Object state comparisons
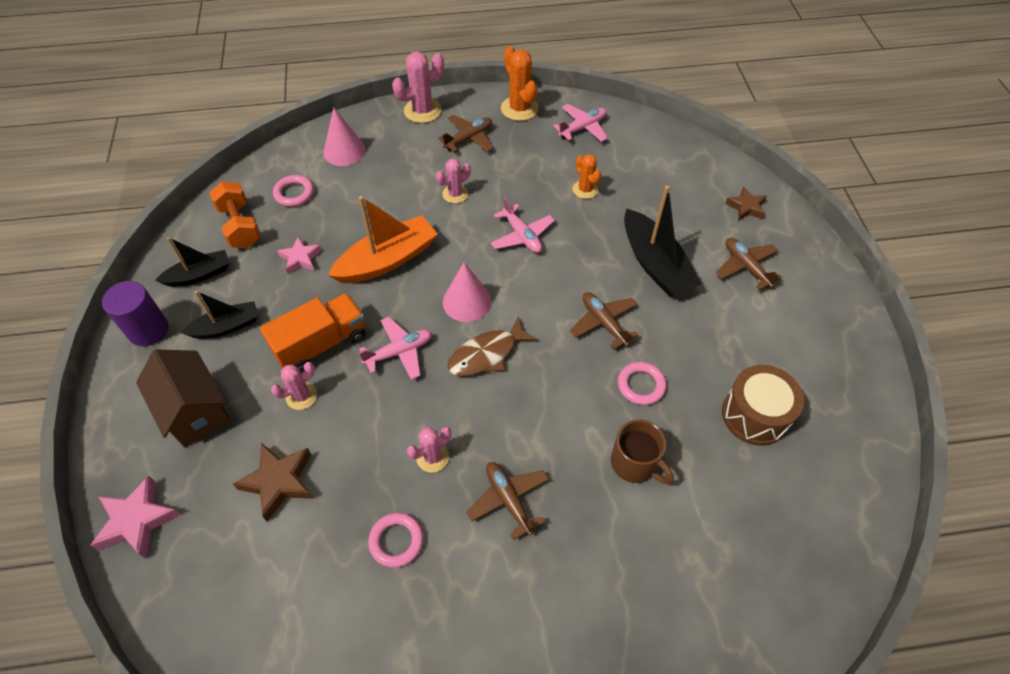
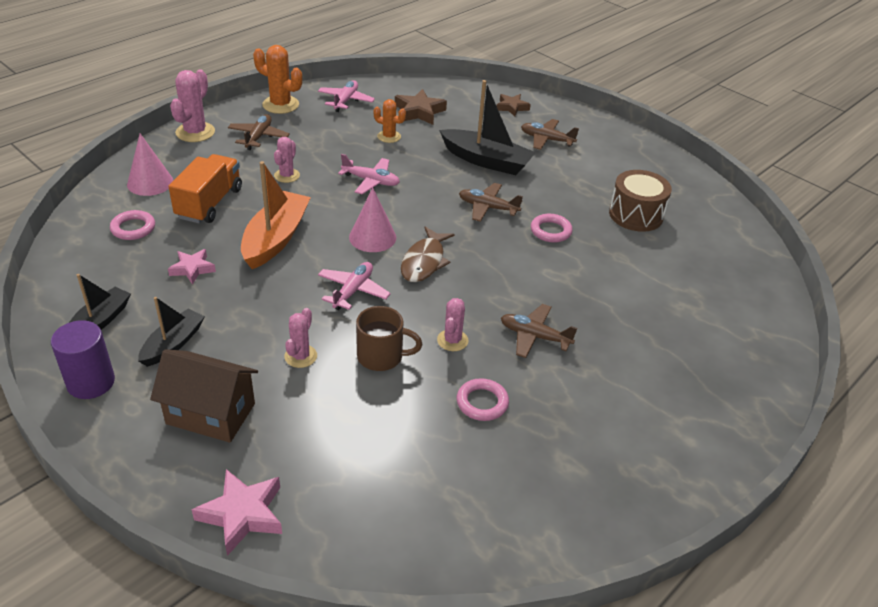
camera: 40 degrees left, 15 degrees down
(240, 226) = (103, 271): orange dumbbell -> none
(279, 482) = (345, 419): brown star -> brown star (419, 112)
(321, 344) = (279, 316): orange truck -> orange truck (209, 203)
(635, 463) = (593, 274): brown mug -> brown mug (381, 356)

- **Problem**: Reproduce every line above exactly, pictures excluded.

- **Result for this exercise**:
camera: 40 degrees left, 15 degrees down
(240, 226) = (103, 271): orange dumbbell -> none
(279, 482) = (345, 419): brown star -> brown star (419, 112)
(321, 344) = (279, 316): orange truck -> orange truck (209, 203)
(635, 463) = (593, 274): brown mug -> brown mug (381, 356)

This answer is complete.